*** THE RECORDS Section Begins ***
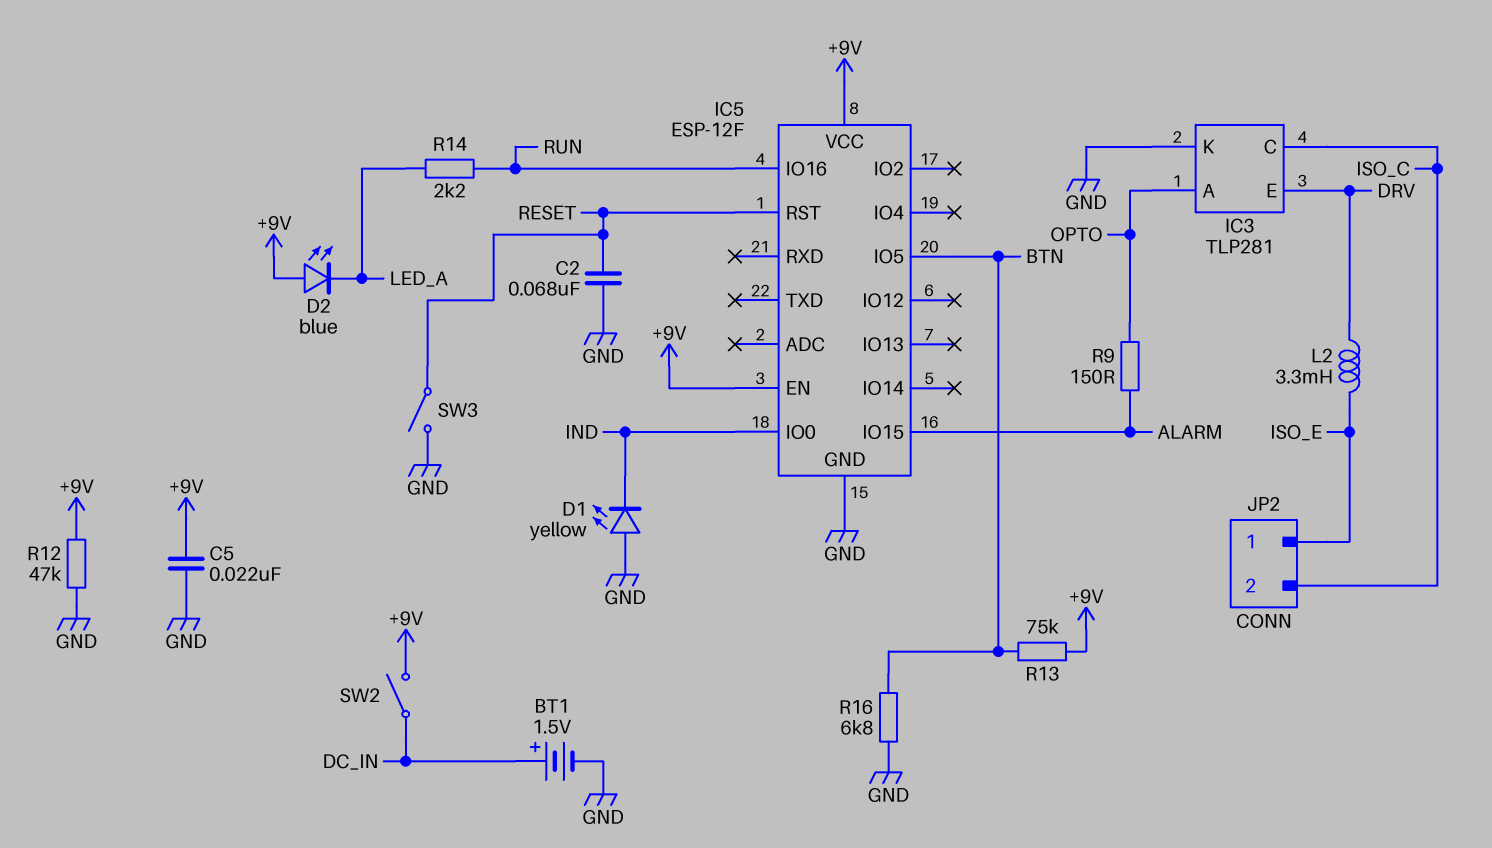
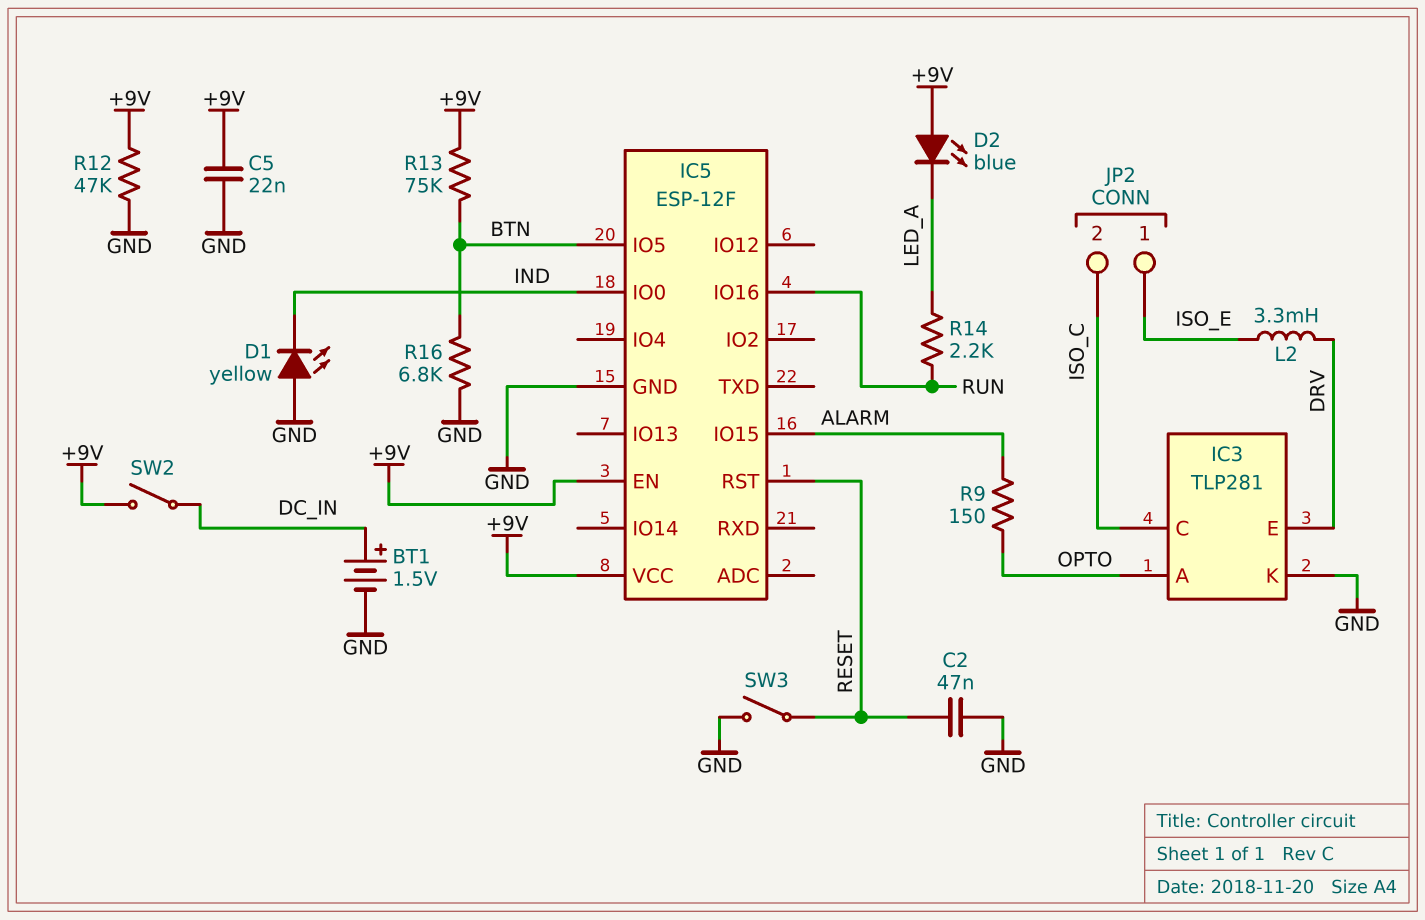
C2: 68nF (GND, RESET) -> 47nF (GND, RESET)

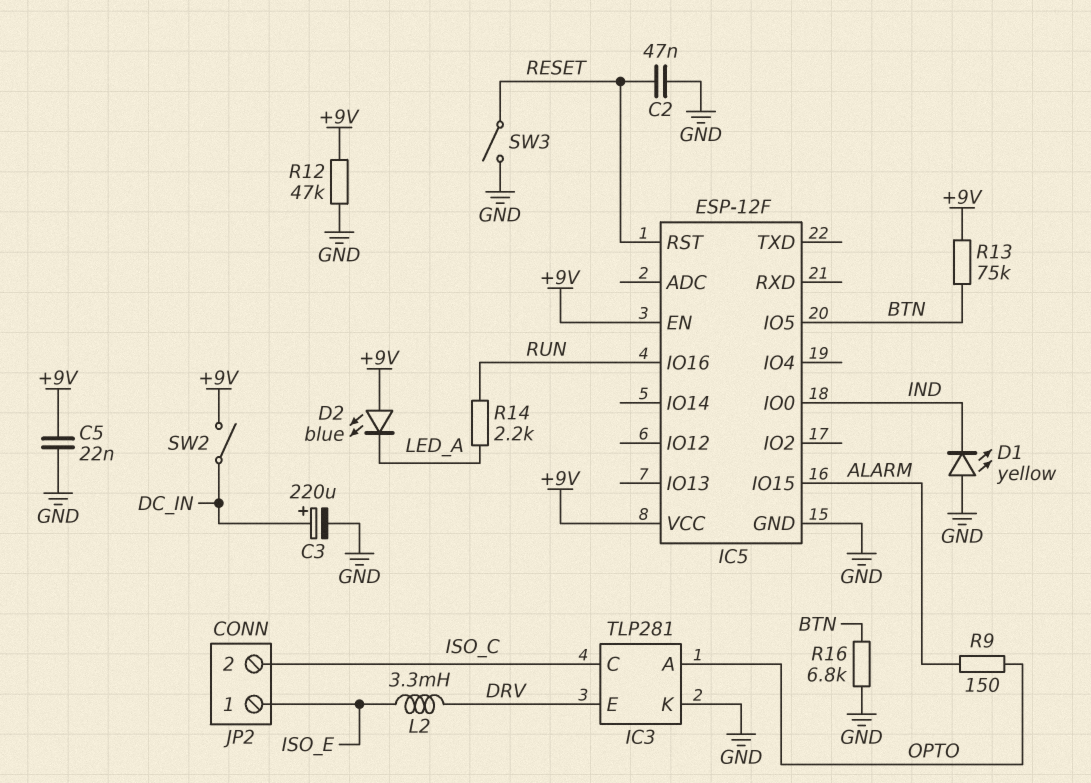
BT1: 1.5V (plus DC_IN, minus GND) -> none
C3: none -> 220uF (plus DC_IN, minus GND)

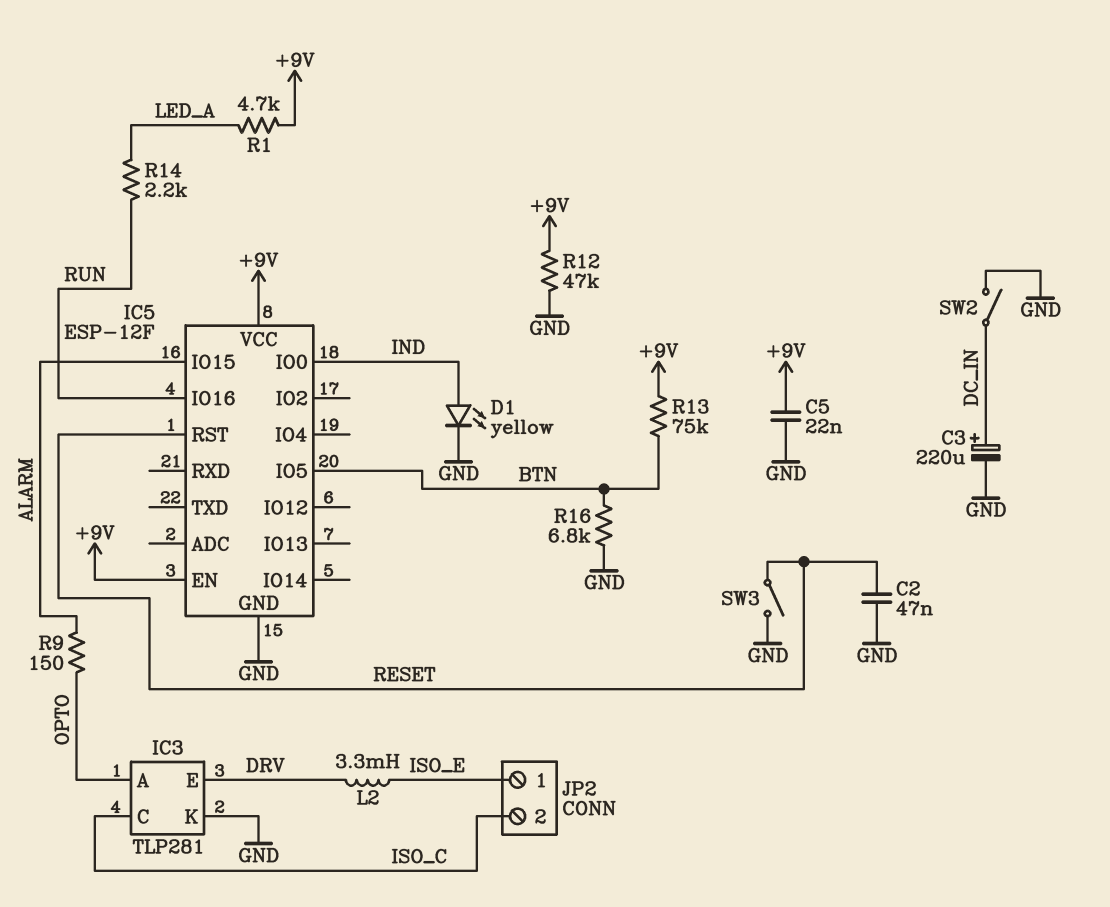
D1: LED yellow (A GND, K IND) -> LED yellow (A IND, K GND)
D2: LED blue (A +9V, K LED_A) -> none
R1: none -> 4.7k (+9V, LED_A)
SW2: switch (+9V, DC_IN) -> switch (DC_IN, GND)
*** THE RECORDS Section Ends ***
Up to and including the last line above, starting with the line that contains "D1: LED yellow", return each line exactly and nothing else.

▶ [RESPONSE TO THE TASK]:
D1: LED yellow (A GND, K IND) -> LED yellow (A IND, K GND)
D2: LED blue (A +9V, K LED_A) -> none
R1: none -> 4.7k (+9V, LED_A)
SW2: switch (+9V, DC_IN) -> switch (DC_IN, GND)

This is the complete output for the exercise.